═══ Source material
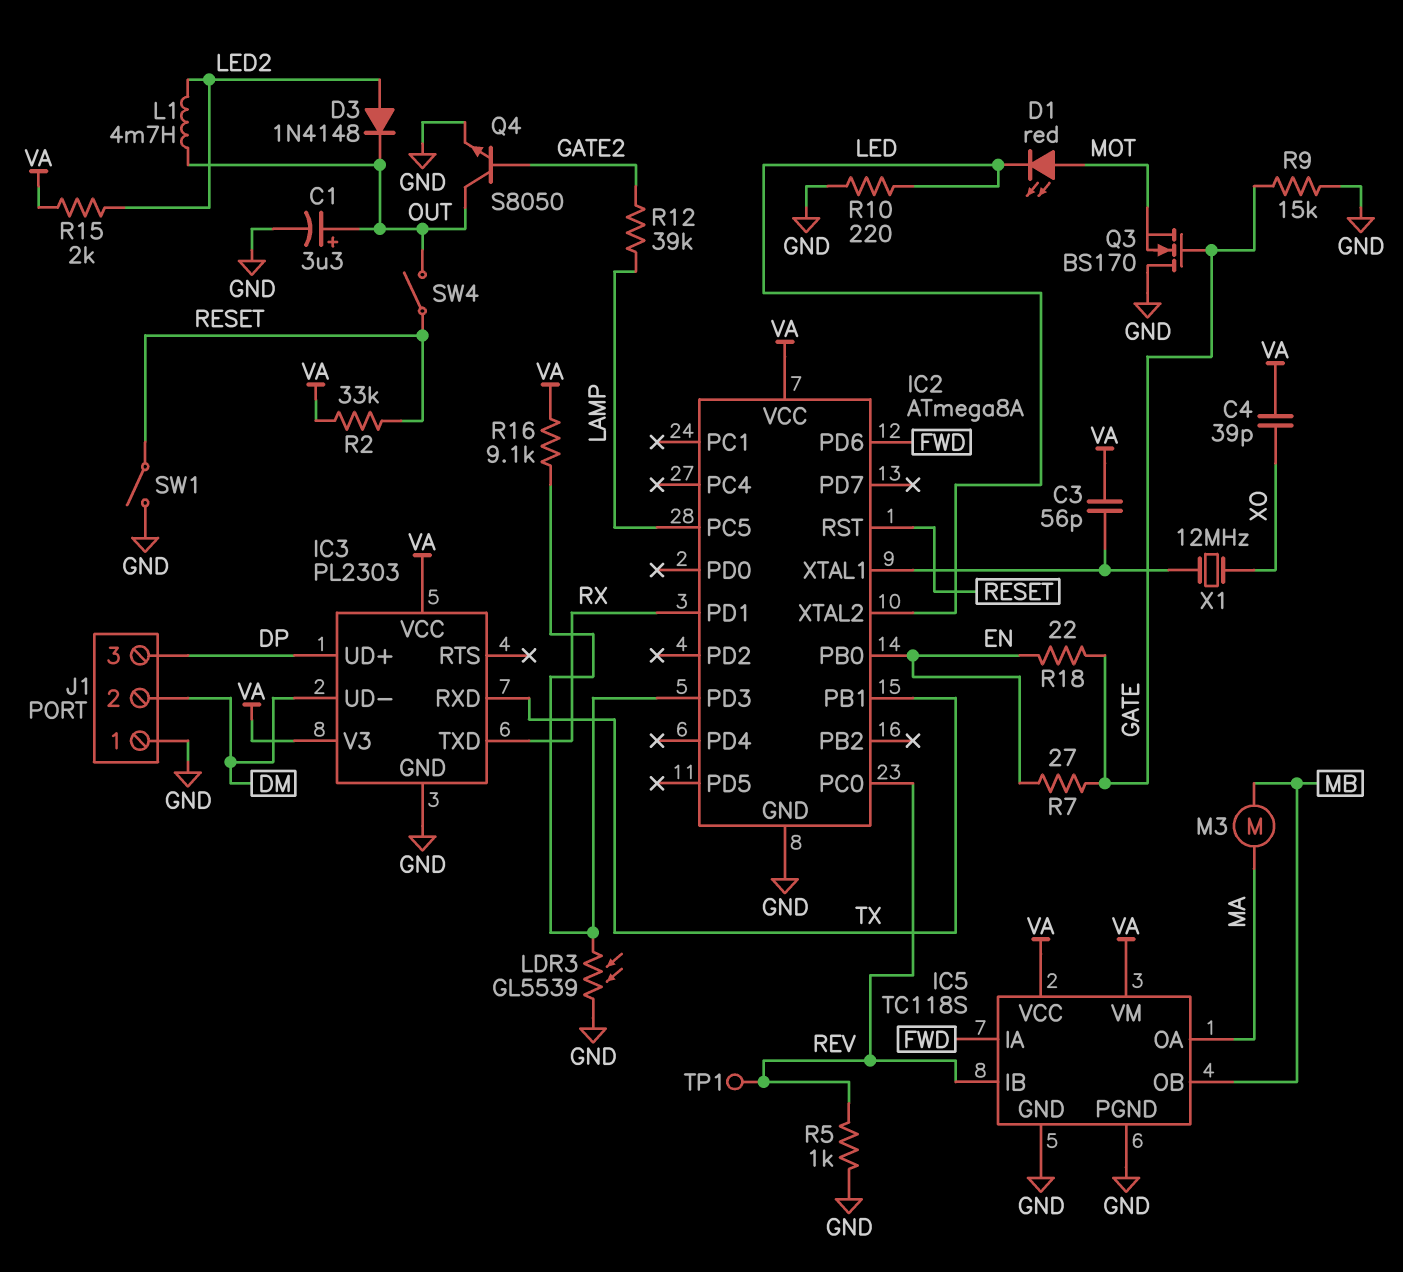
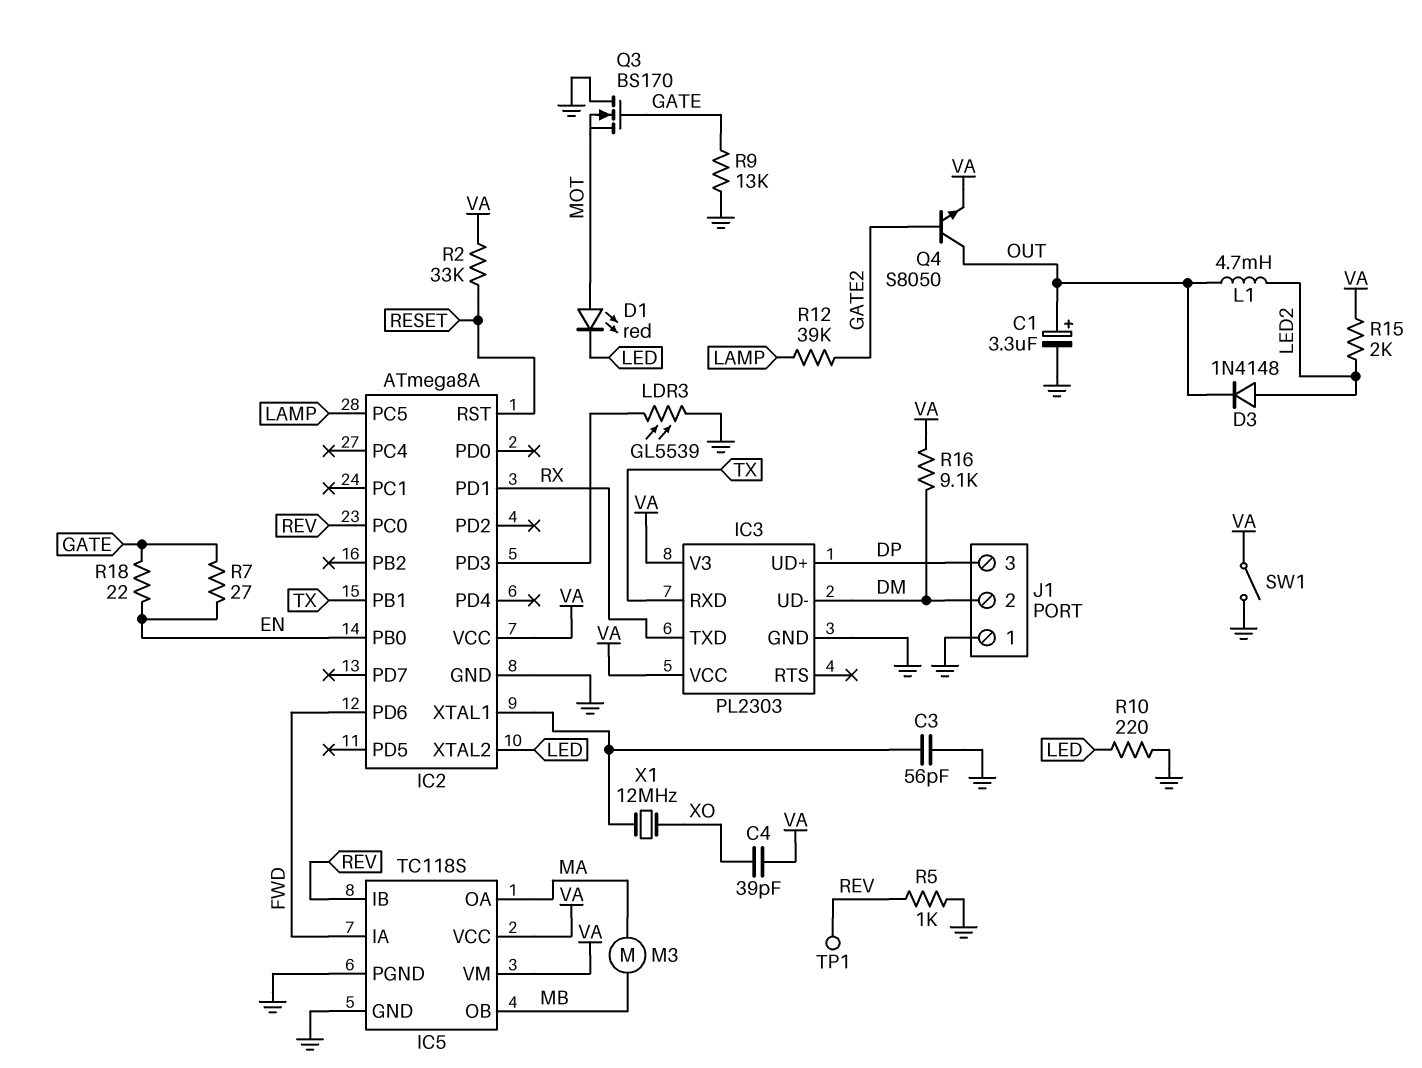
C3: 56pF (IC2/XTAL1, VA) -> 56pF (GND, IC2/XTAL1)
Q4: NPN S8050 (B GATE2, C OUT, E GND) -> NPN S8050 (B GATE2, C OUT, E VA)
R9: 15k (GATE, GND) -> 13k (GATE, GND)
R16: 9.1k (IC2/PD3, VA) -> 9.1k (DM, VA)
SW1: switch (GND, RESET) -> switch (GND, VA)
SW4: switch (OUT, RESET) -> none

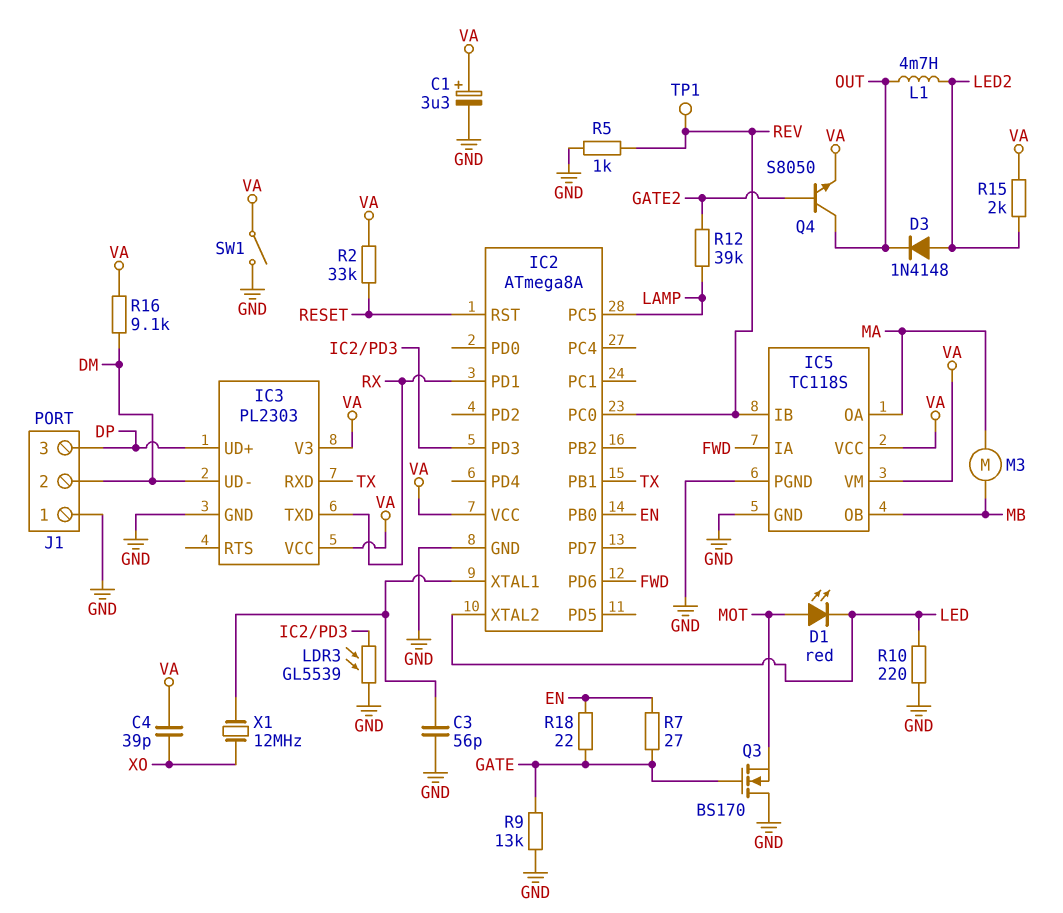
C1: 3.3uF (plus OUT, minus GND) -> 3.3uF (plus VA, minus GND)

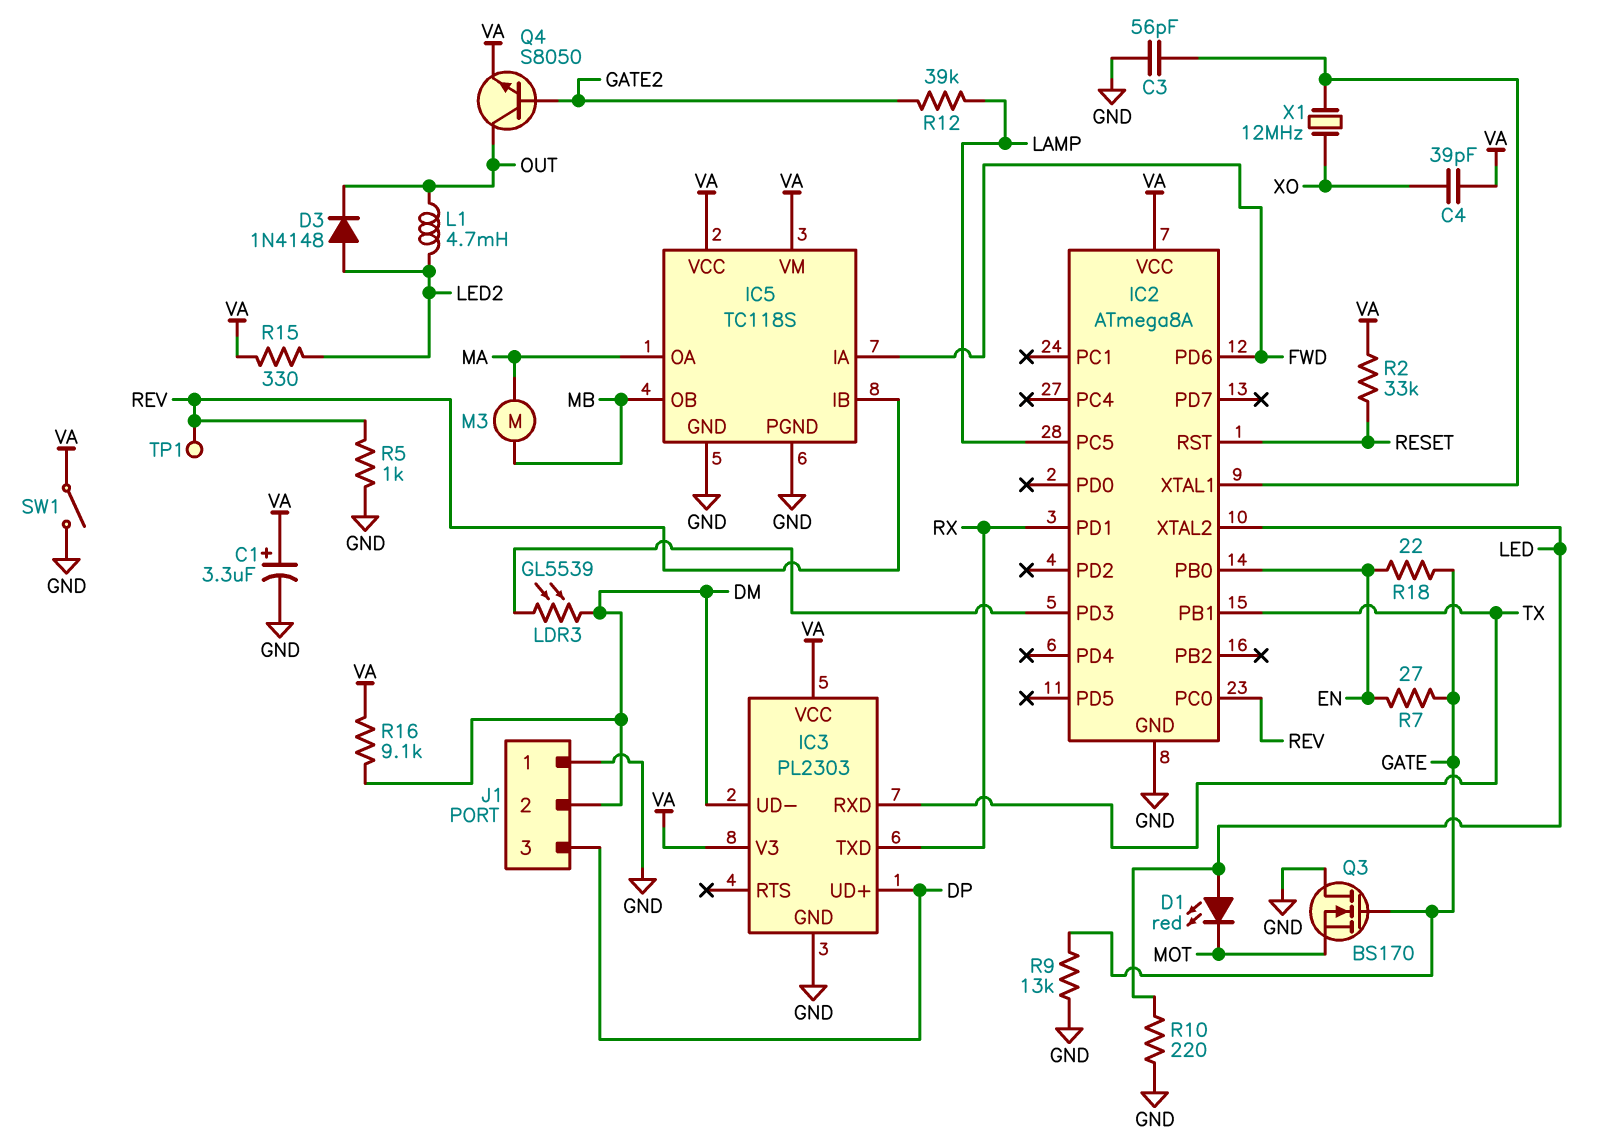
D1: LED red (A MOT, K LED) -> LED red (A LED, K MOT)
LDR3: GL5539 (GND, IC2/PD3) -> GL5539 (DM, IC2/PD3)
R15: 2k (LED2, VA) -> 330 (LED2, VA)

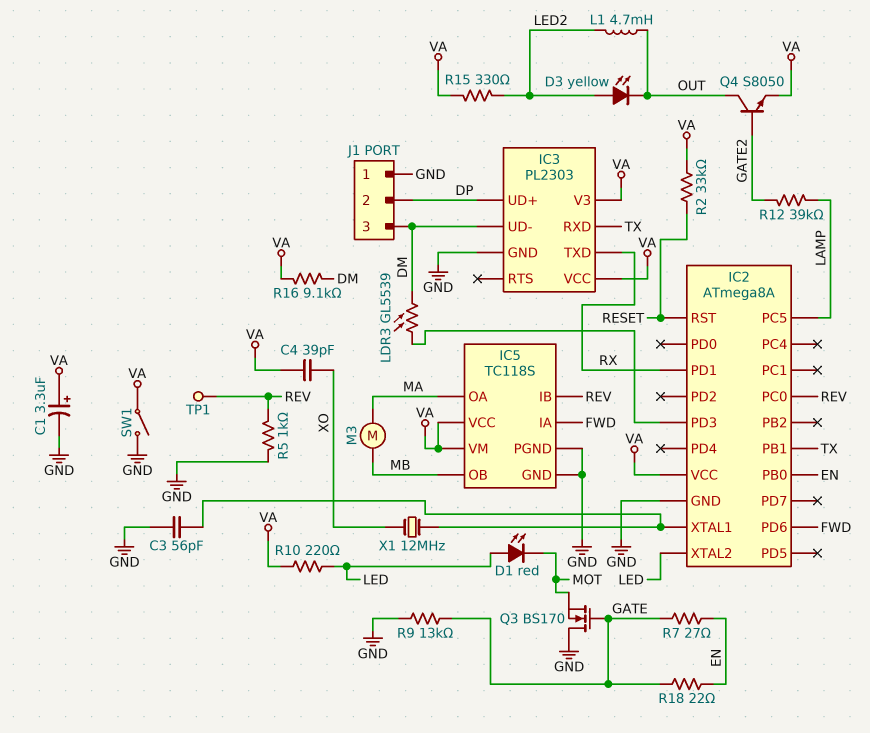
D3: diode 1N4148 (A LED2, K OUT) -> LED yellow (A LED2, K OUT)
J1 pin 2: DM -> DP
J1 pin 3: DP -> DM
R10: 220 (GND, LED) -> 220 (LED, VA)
══════
Activity: Leave out the images and repeat the rest of the data word for word.

Task response:
C3: 56pF (IC2/XTAL1, VA) -> 56pF (GND, IC2/XTAL1)
Q4: NPN S8050 (B GATE2, C OUT, E GND) -> NPN S8050 (B GATE2, C OUT, E VA)
R9: 15k (GATE, GND) -> 13k (GATE, GND)
R16: 9.1k (IC2/PD3, VA) -> 9.1k (DM, VA)
SW1: switch (GND, RESET) -> switch (GND, VA)
SW4: switch (OUT, RESET) -> none

C1: 3.3uF (plus OUT, minus GND) -> 3.3uF (plus VA, minus GND)

D1: LED red (A MOT, K LED) -> LED red (A LED, K MOT)
LDR3: GL5539 (GND, IC2/PD3) -> GL5539 (DM, IC2/PD3)
R15: 2k (LED2, VA) -> 330 (LED2, VA)

D3: diode 1N4148 (A LED2, K OUT) -> LED yellow (A LED2, K OUT)
J1 pin 2: DM -> DP
J1 pin 3: DP -> DM
R10: 220 (GND, LED) -> 220 (LED, VA)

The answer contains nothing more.